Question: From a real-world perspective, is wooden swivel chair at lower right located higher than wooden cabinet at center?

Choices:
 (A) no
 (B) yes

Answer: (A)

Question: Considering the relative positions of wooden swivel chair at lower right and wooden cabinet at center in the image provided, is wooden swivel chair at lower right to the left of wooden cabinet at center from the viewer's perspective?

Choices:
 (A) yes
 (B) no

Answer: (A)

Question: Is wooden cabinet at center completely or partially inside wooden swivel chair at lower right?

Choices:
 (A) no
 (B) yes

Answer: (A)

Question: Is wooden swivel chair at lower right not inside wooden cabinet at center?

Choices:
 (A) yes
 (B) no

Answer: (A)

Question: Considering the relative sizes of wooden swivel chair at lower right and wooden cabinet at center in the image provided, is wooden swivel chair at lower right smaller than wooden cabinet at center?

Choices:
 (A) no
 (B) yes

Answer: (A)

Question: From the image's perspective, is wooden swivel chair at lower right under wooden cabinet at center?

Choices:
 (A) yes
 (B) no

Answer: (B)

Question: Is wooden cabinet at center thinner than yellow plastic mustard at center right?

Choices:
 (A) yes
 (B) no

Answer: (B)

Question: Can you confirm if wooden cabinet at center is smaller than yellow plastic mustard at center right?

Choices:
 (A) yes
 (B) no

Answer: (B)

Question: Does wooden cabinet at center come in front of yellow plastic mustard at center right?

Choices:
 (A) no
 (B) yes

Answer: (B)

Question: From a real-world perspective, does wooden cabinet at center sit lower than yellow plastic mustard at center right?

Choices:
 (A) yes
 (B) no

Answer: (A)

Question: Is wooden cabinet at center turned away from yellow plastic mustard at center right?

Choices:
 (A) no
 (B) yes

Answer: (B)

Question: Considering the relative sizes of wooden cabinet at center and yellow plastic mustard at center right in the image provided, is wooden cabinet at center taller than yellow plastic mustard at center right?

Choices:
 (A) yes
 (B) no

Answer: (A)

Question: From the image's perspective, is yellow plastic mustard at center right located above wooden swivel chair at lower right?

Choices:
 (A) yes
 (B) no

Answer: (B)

...

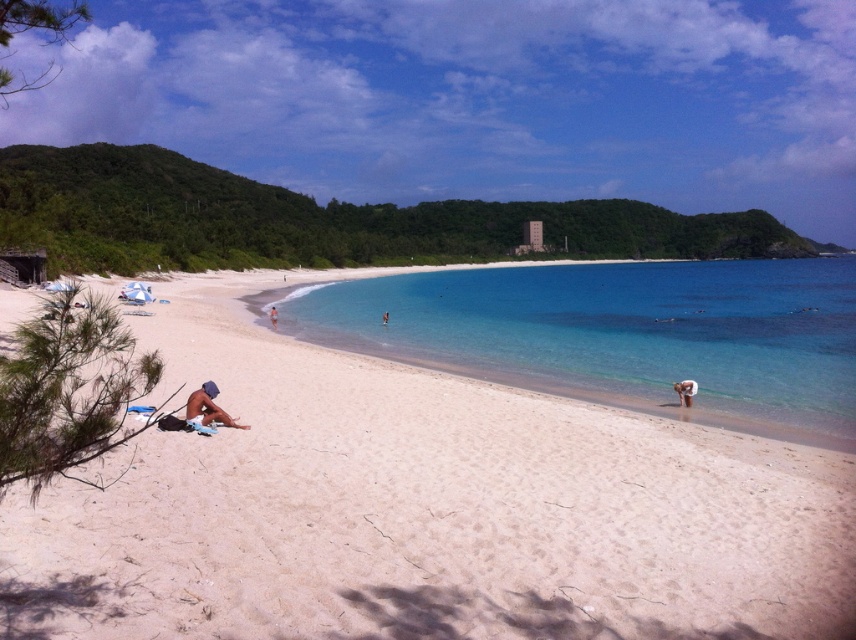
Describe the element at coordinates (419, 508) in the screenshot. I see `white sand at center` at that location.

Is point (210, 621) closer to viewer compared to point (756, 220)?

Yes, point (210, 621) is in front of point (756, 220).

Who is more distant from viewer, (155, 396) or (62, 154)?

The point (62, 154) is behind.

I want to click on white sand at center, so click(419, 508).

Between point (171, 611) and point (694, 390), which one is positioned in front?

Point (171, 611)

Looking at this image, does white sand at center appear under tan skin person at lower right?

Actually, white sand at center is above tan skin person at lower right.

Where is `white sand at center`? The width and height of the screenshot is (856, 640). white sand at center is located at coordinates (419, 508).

PROBLEM DESCRIPTION: Determine how many lines of the listing above contain the string "person", treating case as significant. Reply with the number alone.

RESULT FOR THIS EXERCISE: 2